**EXERCISE DESCRIPTION**
Wherever the word "degrees" appears in a line of the records, copy that line.

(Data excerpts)
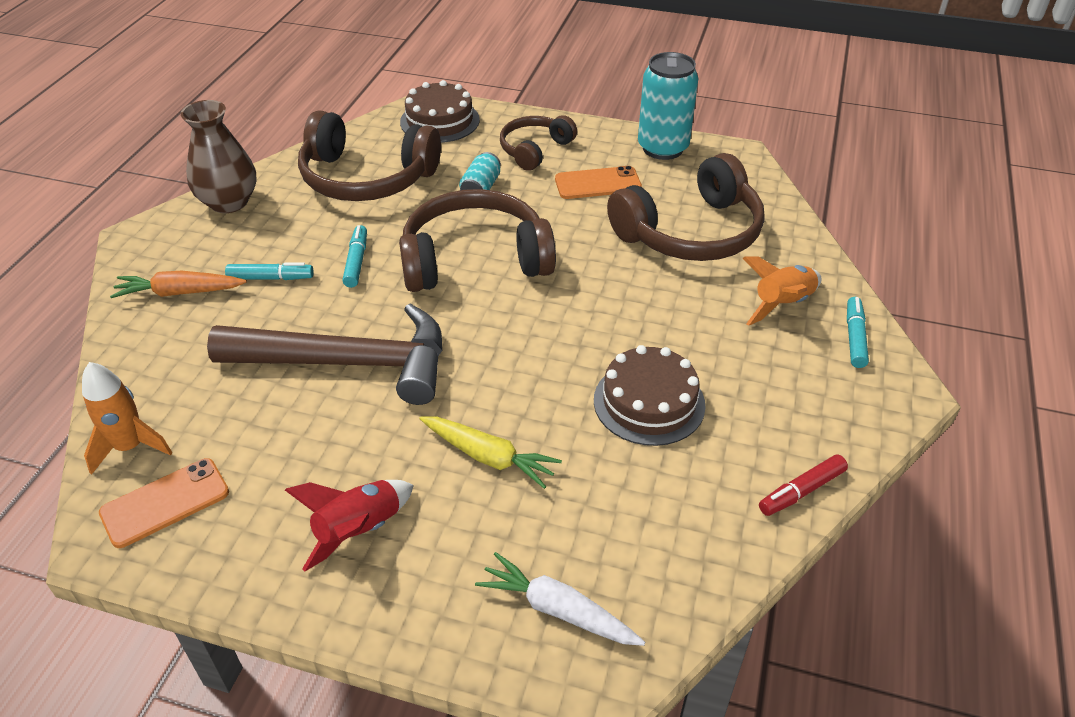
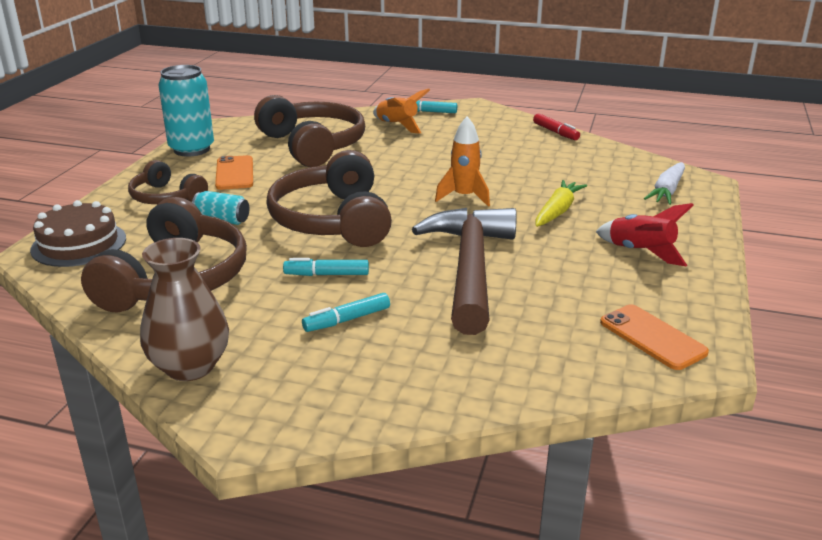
camera: 90 degrees left, 15 degrees down
(130, 447) = (598, 368): orange rocket -> orange rocket (464, 197)
(179, 292) = (367, 376): orange carrot -> none
(271, 278) = (347, 320): turquoise marker -> turquoise marker turned 120 degrees counterclockwise
(649, 402) = (494, 164): brown cake -> none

**OUTPUT FOR THIS EXERCISE**
camera: 90 degrees left, 15 degrees down
(271, 278) = (347, 320): turquoise marker -> turquoise marker turned 120 degrees counterclockwise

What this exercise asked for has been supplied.